Aim of the task: Exclude the pictures and reproduce exactly the lines that run from the one holding "TR2: NPN 2N2222" to the end of the entries below.

[Before-and-after change data]
+ + + + +

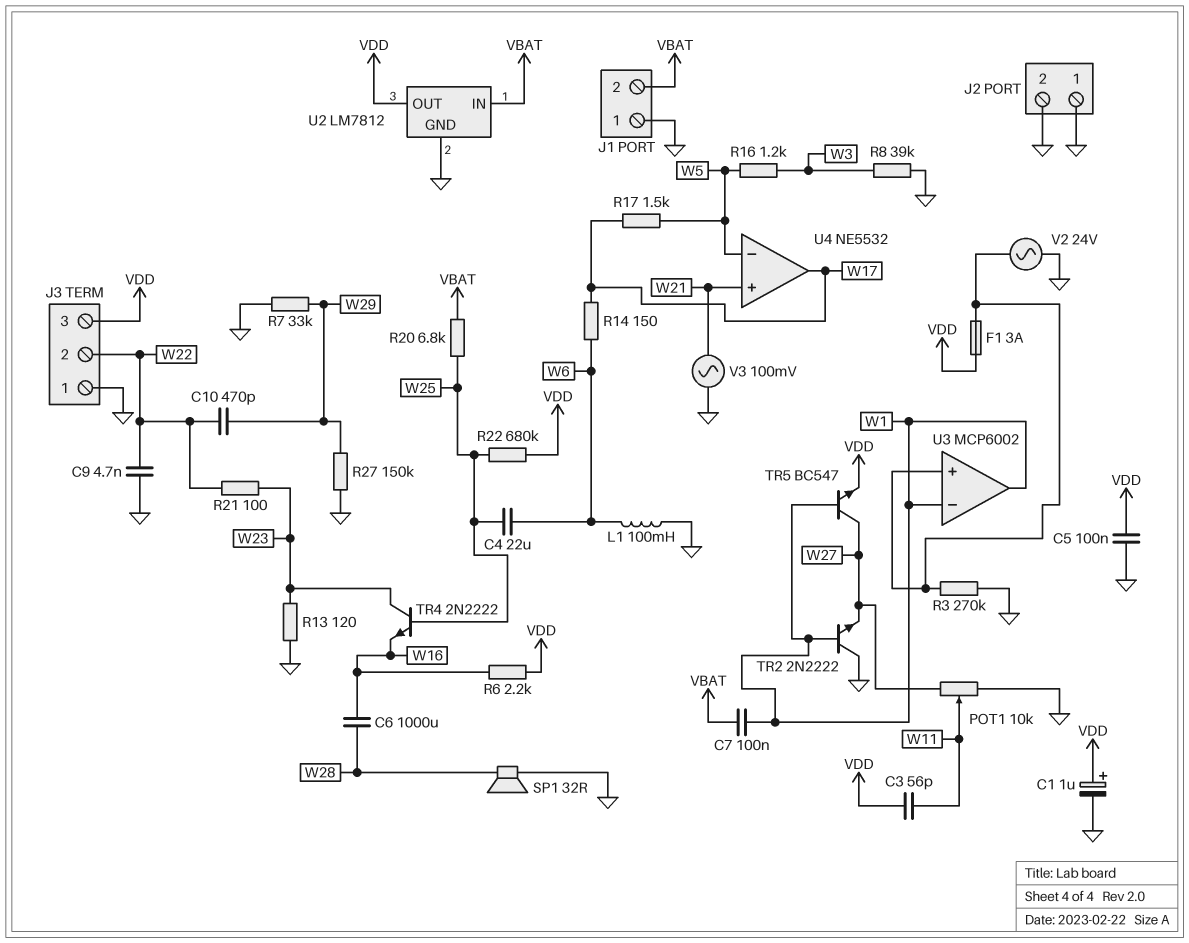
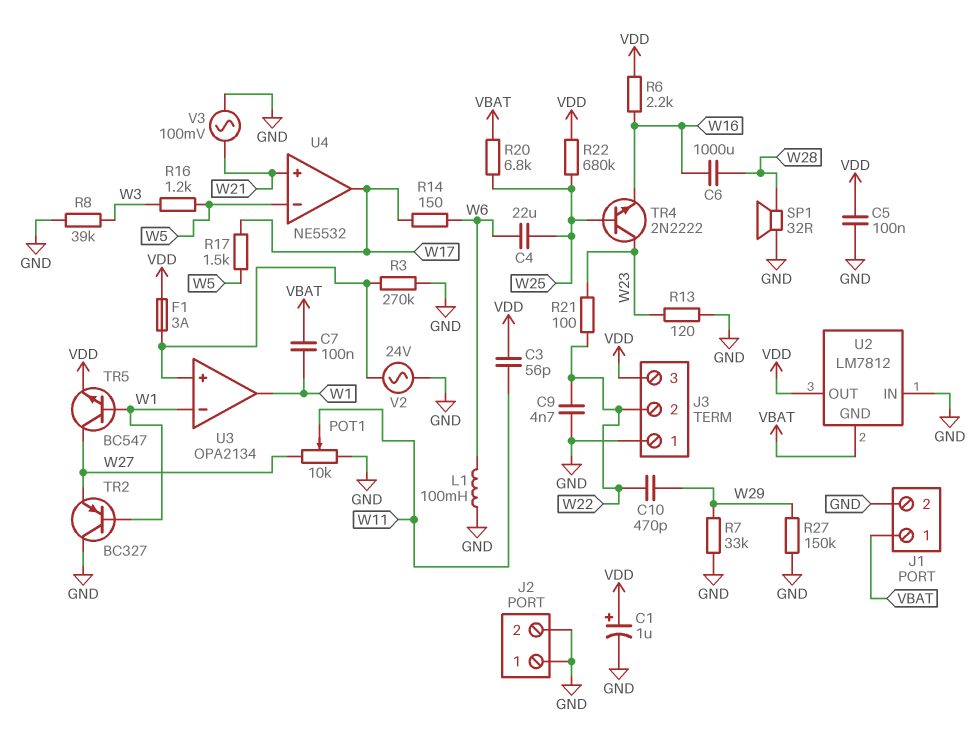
J1 pin 1: GND -> VBAT
J1 pin 2: VBAT -> GND
TR2: NPN 2N2222 (B W1, C GND, E W27) -> PNP BC327 (B W1, C GND, E W27)
U2 pin GND: GND -> VBAT
U2 pin IN: VBAT -> GND
U3: MCP6002 -> OPA2134

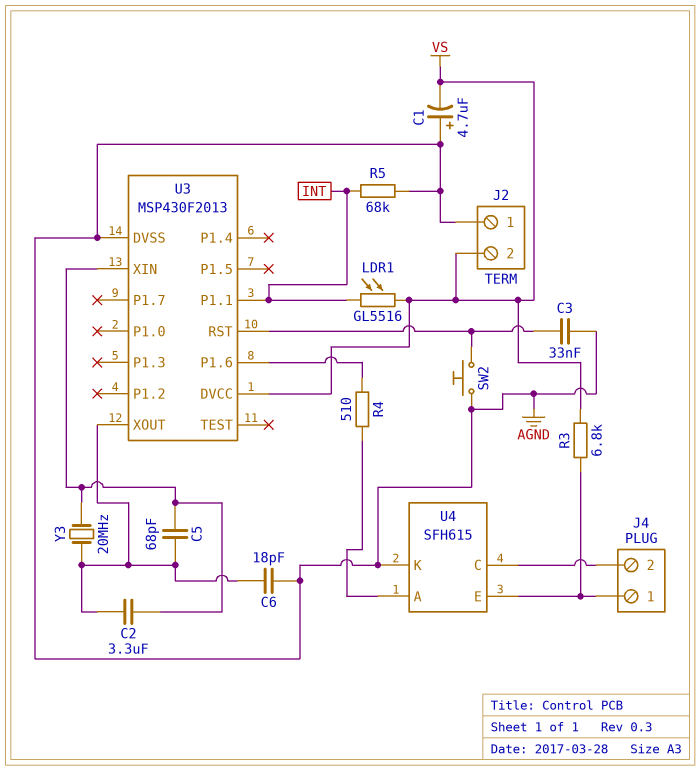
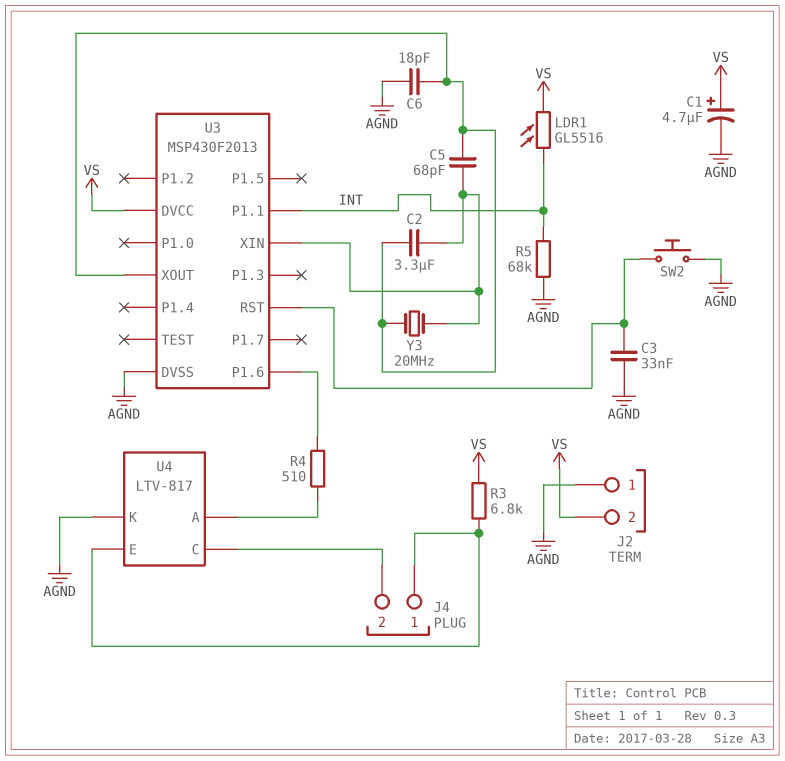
C1: 4.7uF (plus AGND, minus VS) -> 4.7uF (plus VS, minus AGND)
U4: SFH615 -> LTV-817

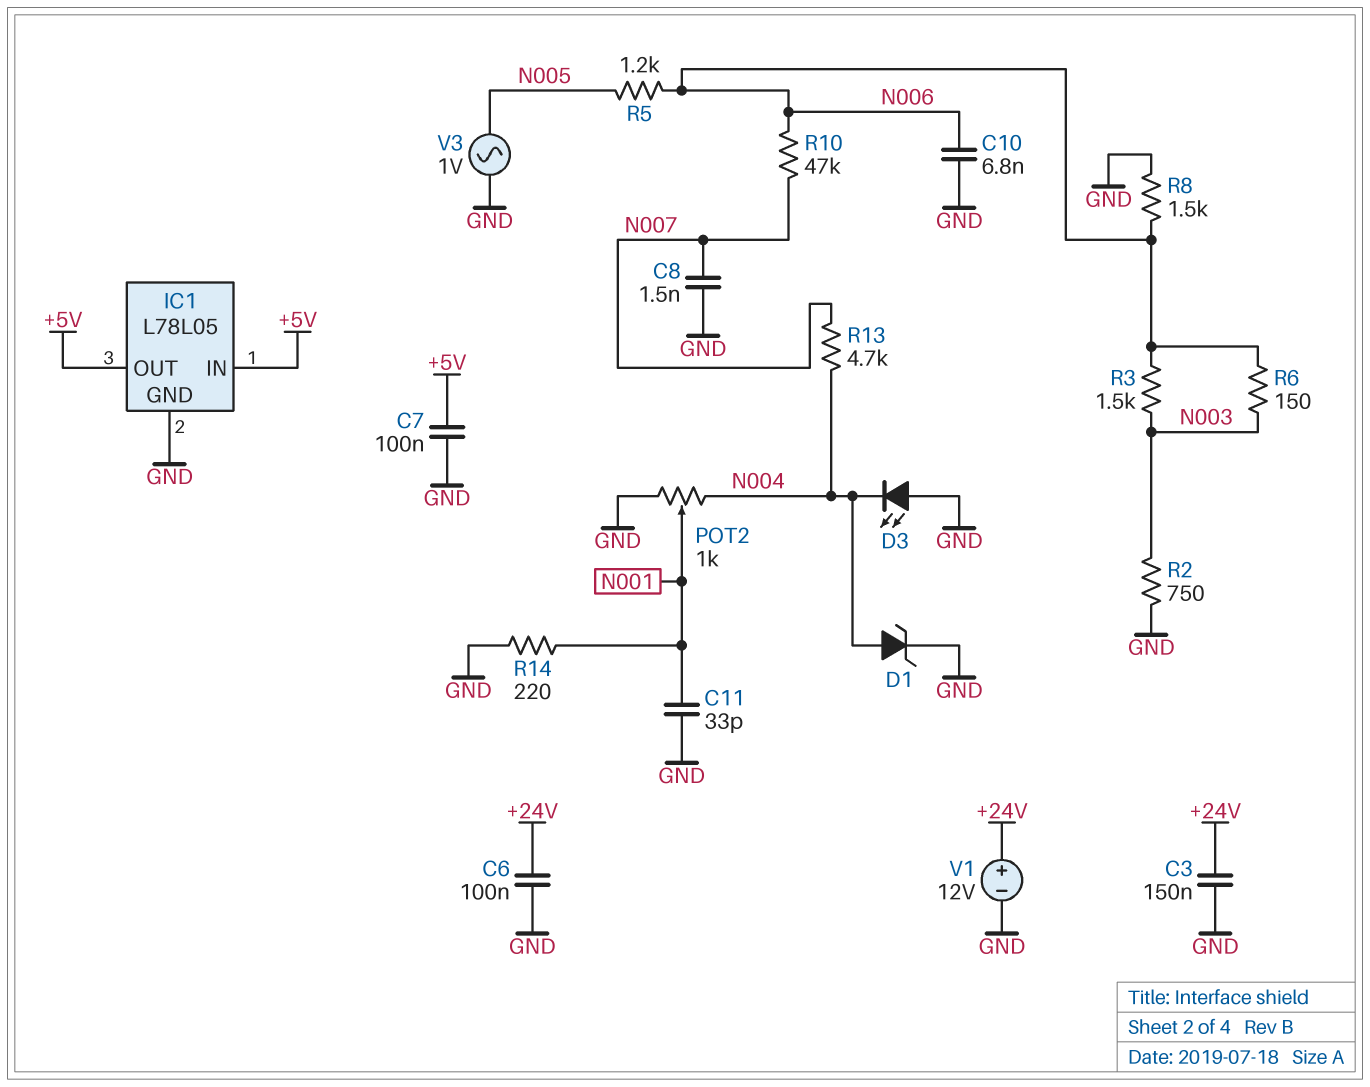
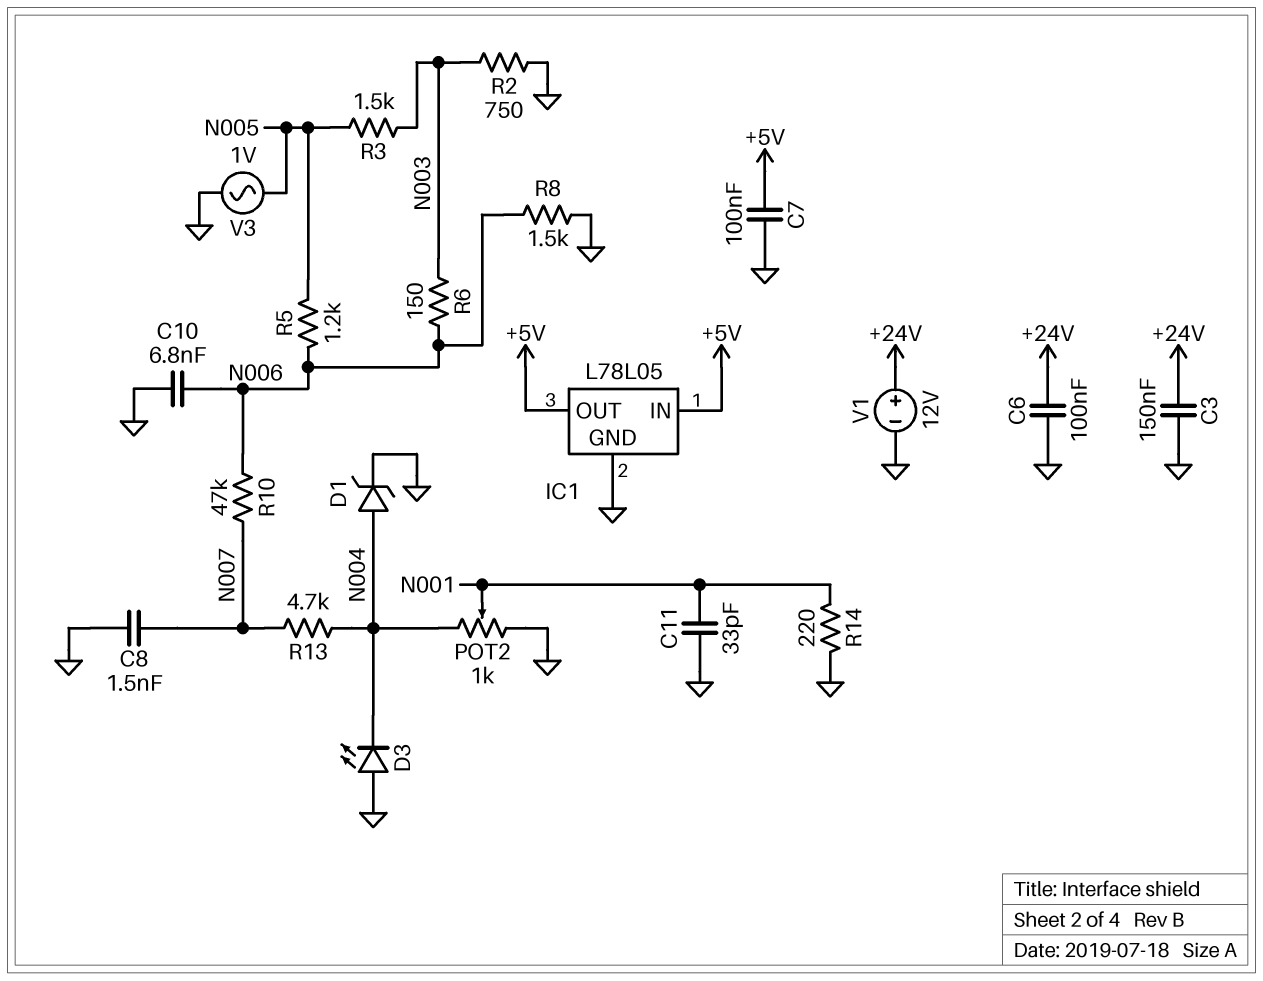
R3: 1.5k (N003, N006) -> 1.5k (N003, N005)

+ + + + +

Expected answer:
TR2: NPN 2N2222 (B W1, C GND, E W27) -> PNP BC327 (B W1, C GND, E W27)
U2 pin GND: GND -> VBAT
U2 pin IN: VBAT -> GND
U3: MCP6002 -> OPA2134

C1: 4.7uF (plus AGND, minus VS) -> 4.7uF (plus VS, minus AGND)
U4: SFH615 -> LTV-817

R3: 1.5k (N003, N006) -> 1.5k (N003, N005)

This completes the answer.